* TRY IT
Exact copies are required of the lines from the line containing "(261, 504) = (427, 734): pink" through the final line of the listing, both included, and of no other lines.

--- COLLECTED DATA Enclosed Below ---

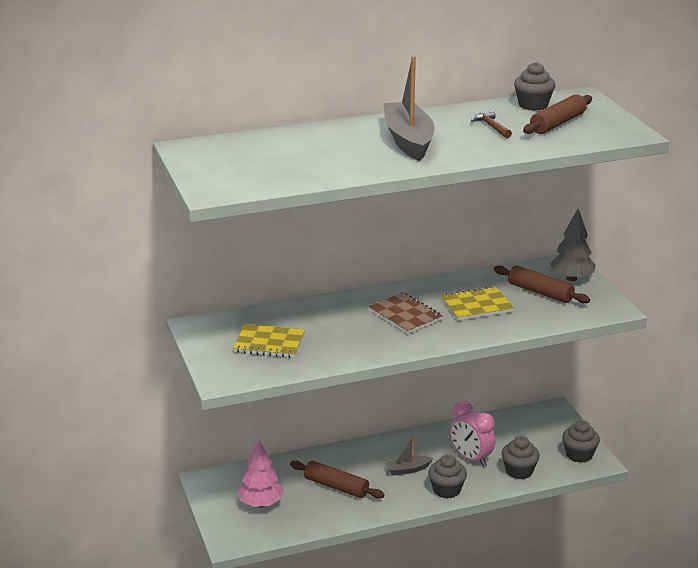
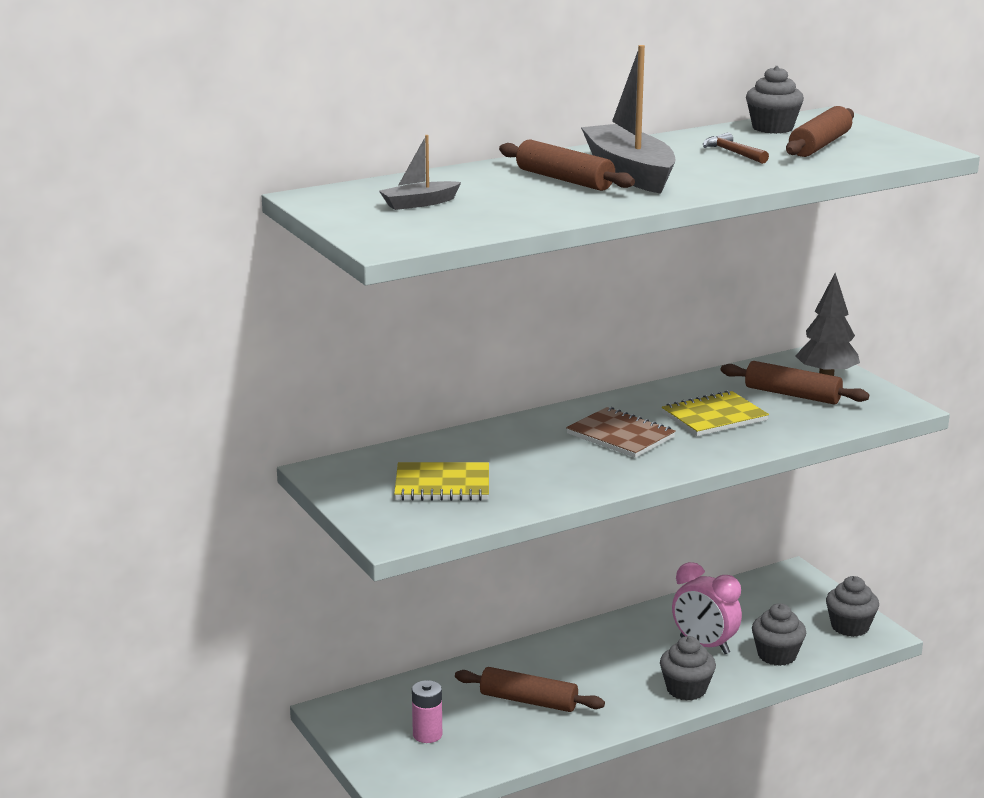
camera: 10 degrees left, 5 degrees down
(261, 504) = (427, 734): pink tree -> pink battery
(360, 144) = (564, 180): none -> brown rolling pin
(407, 470) = (622, 669): grey boat -> grey boat (419, 203)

--- End of Enclosed COLLECTED DATA ---

* RESPONSE
(261, 504) = (427, 734): pink tree -> pink battery
(360, 144) = (564, 180): none -> brown rolling pin
(407, 470) = (622, 669): grey boat -> grey boat (419, 203)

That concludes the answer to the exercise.